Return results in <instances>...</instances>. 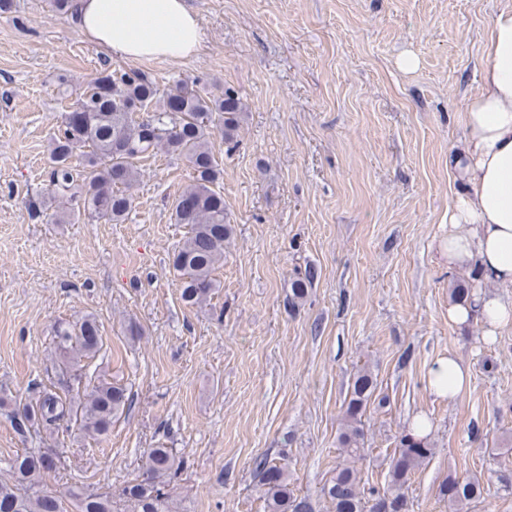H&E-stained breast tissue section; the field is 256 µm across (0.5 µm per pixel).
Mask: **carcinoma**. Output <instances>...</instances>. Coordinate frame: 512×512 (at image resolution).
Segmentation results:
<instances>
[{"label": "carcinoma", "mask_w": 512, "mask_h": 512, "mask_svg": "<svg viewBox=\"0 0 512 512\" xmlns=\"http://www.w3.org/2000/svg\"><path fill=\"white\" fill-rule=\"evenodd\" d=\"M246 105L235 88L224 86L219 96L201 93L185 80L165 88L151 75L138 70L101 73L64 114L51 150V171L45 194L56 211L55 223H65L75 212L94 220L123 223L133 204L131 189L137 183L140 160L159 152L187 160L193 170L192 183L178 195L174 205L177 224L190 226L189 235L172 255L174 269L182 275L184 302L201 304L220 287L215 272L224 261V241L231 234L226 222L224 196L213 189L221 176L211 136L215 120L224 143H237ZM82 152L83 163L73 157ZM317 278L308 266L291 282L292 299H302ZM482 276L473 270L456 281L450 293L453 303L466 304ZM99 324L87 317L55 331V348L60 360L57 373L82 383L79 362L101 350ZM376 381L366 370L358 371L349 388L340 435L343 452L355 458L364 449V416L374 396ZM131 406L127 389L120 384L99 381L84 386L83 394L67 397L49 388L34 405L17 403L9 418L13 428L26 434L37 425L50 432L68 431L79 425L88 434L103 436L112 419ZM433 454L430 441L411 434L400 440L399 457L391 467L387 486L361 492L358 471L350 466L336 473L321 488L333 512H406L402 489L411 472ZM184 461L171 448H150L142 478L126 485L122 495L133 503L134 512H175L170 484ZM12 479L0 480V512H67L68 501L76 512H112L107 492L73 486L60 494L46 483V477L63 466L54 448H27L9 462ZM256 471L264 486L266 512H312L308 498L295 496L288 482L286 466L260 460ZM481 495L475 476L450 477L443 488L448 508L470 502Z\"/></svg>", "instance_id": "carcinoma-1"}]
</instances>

——————

*What the exercise asks*
Only the lines from the one holding "Mask: **carcinoma**. Output" through the end of the listing should be given again, exactly and with both ends included.

*Answer to the exercise*
Mask: **carcinoma**. Output <instances>...</instances>. Coordinate frame: 512×512 (at image resolution).
Segmentation results:
<instances>
[{"label": "carcinoma", "mask_w": 512, "mask_h": 512, "mask_svg": "<svg viewBox=\"0 0 512 512\" xmlns=\"http://www.w3.org/2000/svg\"><path fill=\"white\" fill-rule=\"evenodd\" d=\"M246 105L235 88L224 86L219 96L201 93L185 80L165 88L151 75L138 70L101 73L64 114L51 150V171L45 194L56 211L55 223H65L75 212L94 220L123 223L133 204L131 189L137 183L140 160L159 152L187 160L193 170L192 183L178 195L174 205L177 224L190 226L189 235L172 255L174 269L182 275L184 302L201 304L220 287L215 272L224 261V241L231 234L226 222L224 196L213 189L221 176L211 136L215 120L224 143H237ZM82 152L83 163L73 157ZM317 278L308 266L291 282L292 299H302ZM482 276L473 270L456 281L450 293L453 303L466 304ZM99 324L87 317L55 331V348L60 360L57 373L82 383L79 362L101 350ZM376 381L366 370L358 371L349 388L340 435L343 452L355 458L364 449V416L374 396ZM131 406L127 389L120 384L99 381L84 386L83 394L67 397L49 388L34 405L17 403L9 418L13 428L26 434L37 425L50 432L68 431L79 425L88 434L103 436L112 419ZM433 454L430 441L411 434L400 440L399 457L391 467L387 486L361 492L358 471L350 466L336 473L321 488L333 512H406L402 489L411 472ZM184 461L171 448H150L142 478L126 485L122 495L133 503L134 512H175L170 484ZM12 479L0 480V512H67L68 501L76 512H112L107 492L73 486L60 494L46 483V477L63 466L54 448H27L9 462ZM256 471L264 486L266 512H312L308 498L295 496L288 482L286 466L260 460ZM481 495L475 476L450 477L443 488L448 508L470 502Z\"/></svg>", "instance_id": "carcinoma-1"}]
</instances>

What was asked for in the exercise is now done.